#### The task
Each line below from the one containing "lime 1x1 brick [472,180,551,262]" through the one containing "white 1x2 brick [379,101,459,175]" should be output exactly as it stands, and no other line should appear.

#### Record set
----

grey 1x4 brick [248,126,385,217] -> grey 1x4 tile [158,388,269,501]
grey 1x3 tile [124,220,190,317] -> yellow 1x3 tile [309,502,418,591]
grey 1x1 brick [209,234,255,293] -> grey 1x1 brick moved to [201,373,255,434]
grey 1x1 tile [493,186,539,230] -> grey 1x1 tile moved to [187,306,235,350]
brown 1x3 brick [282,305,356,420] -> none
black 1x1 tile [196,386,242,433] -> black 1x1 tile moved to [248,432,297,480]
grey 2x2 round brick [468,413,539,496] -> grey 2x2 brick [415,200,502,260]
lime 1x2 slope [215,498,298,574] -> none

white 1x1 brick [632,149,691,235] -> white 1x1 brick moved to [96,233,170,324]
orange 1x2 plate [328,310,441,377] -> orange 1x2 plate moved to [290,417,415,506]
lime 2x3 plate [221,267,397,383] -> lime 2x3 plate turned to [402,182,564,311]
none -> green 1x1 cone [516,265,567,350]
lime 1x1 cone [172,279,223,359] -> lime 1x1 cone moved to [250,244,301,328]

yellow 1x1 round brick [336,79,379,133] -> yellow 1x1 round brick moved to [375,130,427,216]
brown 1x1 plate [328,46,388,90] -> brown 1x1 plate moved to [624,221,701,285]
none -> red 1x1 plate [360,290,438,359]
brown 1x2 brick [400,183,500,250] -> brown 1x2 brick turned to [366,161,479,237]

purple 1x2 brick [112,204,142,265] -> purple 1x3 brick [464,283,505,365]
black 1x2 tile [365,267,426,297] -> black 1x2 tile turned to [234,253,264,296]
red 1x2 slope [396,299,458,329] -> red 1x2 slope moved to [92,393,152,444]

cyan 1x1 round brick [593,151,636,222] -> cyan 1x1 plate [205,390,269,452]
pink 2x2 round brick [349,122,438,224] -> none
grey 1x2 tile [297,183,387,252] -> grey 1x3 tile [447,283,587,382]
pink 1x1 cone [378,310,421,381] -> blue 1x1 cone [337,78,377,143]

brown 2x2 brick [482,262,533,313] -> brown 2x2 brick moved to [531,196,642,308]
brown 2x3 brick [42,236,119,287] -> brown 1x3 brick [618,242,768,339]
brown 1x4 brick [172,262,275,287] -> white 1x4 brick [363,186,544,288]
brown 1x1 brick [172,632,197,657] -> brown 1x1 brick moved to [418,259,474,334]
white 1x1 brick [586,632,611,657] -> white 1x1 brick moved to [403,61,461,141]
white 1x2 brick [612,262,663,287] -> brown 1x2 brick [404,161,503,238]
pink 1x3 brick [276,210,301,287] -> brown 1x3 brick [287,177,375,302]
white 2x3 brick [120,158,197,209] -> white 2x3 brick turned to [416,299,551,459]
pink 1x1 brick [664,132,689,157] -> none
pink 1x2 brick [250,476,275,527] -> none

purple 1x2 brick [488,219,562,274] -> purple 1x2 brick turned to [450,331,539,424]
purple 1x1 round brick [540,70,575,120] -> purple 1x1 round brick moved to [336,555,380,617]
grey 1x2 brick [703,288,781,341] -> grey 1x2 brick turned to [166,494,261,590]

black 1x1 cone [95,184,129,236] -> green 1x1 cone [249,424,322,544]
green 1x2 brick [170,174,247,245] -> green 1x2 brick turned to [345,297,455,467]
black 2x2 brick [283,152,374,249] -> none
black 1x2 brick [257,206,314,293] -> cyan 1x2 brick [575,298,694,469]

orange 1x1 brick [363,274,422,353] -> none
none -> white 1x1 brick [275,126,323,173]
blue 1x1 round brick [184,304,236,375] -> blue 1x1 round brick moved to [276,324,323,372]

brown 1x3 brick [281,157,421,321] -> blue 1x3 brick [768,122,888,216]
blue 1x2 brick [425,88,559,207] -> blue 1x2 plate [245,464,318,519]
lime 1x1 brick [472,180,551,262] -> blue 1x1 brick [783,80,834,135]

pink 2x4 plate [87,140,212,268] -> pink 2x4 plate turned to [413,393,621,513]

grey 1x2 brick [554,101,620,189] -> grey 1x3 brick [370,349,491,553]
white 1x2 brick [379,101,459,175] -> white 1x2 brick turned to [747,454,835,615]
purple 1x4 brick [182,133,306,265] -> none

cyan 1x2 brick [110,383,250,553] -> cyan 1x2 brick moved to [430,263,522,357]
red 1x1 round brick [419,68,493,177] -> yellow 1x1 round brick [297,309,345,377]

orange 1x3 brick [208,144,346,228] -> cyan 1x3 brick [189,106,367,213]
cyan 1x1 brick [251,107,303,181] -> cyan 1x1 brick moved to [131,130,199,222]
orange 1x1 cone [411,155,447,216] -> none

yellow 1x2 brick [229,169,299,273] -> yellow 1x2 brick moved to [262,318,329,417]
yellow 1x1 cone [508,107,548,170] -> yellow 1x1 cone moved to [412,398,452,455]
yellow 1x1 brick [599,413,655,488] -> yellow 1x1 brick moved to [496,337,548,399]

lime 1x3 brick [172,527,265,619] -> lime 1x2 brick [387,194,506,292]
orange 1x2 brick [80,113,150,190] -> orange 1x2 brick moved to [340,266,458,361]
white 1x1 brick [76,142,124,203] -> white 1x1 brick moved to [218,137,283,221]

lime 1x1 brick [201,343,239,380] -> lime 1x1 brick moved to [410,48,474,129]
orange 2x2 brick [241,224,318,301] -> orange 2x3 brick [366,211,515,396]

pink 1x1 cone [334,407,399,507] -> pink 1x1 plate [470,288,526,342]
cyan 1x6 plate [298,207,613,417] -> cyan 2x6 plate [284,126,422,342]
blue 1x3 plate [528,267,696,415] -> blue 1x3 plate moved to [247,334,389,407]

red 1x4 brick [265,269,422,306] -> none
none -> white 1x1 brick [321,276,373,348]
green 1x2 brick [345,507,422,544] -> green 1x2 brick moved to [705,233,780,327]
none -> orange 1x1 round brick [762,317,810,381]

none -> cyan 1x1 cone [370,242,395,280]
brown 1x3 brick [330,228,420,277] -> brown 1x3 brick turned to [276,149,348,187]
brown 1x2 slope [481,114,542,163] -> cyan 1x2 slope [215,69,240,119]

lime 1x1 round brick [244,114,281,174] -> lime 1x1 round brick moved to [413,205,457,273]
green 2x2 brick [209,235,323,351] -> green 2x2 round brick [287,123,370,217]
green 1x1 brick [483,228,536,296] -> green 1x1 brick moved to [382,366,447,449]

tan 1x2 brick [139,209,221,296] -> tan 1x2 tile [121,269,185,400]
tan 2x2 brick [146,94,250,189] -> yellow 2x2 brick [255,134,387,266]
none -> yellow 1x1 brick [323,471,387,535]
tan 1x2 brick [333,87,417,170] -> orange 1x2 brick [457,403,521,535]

----

#### Your solution
lime 1x1 brick [472,180,551,262] -> blue 1x1 brick [783,80,834,135]

pink 2x4 plate [87,140,212,268] -> pink 2x4 plate turned to [413,393,621,513]

grey 1x2 brick [554,101,620,189] -> grey 1x3 brick [370,349,491,553]
white 1x2 brick [379,101,459,175] -> white 1x2 brick turned to [747,454,835,615]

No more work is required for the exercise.